Data section
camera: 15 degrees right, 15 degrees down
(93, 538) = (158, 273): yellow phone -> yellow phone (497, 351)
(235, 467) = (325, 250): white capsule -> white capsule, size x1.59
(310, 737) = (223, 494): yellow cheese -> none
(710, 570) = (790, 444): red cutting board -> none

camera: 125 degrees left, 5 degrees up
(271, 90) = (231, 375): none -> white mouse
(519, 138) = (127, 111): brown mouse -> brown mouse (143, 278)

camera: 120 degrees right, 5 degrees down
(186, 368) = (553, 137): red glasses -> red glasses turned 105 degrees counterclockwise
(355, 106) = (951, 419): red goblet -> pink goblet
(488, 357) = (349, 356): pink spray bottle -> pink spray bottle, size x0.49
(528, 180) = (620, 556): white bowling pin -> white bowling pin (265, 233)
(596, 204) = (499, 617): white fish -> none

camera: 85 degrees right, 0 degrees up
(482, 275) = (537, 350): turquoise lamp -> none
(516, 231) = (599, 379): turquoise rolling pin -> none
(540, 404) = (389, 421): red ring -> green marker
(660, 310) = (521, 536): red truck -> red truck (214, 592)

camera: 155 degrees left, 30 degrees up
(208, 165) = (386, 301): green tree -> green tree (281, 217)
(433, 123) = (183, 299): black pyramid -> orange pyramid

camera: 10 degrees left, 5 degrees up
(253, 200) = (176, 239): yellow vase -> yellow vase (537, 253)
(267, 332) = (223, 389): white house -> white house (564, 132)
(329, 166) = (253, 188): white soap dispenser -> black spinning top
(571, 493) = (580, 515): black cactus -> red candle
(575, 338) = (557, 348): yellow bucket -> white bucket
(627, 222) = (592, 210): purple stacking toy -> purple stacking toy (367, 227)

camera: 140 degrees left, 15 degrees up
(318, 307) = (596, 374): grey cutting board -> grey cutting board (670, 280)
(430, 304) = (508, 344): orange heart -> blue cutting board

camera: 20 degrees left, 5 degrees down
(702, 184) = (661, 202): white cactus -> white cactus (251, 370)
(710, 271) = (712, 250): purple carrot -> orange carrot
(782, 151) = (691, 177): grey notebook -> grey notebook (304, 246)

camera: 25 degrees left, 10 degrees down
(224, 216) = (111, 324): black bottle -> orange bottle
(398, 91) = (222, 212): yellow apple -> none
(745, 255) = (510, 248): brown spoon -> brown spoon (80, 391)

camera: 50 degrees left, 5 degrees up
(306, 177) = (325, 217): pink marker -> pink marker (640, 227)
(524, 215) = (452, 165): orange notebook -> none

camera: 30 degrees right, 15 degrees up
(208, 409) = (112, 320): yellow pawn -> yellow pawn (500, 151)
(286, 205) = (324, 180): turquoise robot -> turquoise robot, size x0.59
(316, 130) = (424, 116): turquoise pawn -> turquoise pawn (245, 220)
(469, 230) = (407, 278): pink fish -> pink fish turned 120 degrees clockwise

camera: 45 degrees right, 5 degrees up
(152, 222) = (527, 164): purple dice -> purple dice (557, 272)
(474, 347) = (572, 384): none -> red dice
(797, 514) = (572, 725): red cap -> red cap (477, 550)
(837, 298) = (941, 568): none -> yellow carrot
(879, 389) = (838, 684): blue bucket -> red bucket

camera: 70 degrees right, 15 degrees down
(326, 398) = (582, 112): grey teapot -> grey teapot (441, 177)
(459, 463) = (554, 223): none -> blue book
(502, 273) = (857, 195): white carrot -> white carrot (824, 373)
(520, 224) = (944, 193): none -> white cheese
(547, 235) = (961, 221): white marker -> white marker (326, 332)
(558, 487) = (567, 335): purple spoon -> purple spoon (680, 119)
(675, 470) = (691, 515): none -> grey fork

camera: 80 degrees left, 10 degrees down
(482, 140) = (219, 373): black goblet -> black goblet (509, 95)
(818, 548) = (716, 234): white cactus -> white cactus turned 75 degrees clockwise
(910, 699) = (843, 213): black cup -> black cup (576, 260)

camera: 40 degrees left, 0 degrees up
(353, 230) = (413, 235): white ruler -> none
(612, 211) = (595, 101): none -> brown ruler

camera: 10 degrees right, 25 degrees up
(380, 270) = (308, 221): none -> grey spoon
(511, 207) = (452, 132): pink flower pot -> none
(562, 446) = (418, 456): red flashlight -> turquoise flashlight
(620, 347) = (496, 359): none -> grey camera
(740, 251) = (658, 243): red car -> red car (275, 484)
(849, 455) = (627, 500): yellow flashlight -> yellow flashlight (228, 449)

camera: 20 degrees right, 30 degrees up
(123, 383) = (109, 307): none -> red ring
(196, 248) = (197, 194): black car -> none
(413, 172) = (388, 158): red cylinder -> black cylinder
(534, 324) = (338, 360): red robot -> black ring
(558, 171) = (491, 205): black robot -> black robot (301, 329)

Action item
In the listing above, find the line containing "camera: 30 degrees right, 15 degrees up" and the line containing "(459, 463) = (554, 223): none -> blue book", then retype both and every line between them exactly, with nothing else.

Exercise result
camera: 30 degrees right, 15 degrees up
(208, 409) = (112, 320): yellow pawn -> yellow pawn (500, 151)
(286, 205) = (324, 180): turquoise robot -> turquoise robot, size x0.59
(316, 130) = (424, 116): turquoise pawn -> turquoise pawn (245, 220)
(469, 230) = (407, 278): pink fish -> pink fish turned 120 degrees clockwise

camera: 45 degrees right, 5 degrees up
(152, 222) = (527, 164): purple dice -> purple dice (557, 272)
(474, 347) = (572, 384): none -> red dice
(797, 514) = (572, 725): red cap -> red cap (477, 550)
(837, 298) = (941, 568): none -> yellow carrot
(879, 389) = (838, 684): blue bucket -> red bucket

camera: 70 degrees right, 15 degrees down
(326, 398) = (582, 112): grey teapot -> grey teapot (441, 177)
(459, 463) = (554, 223): none -> blue book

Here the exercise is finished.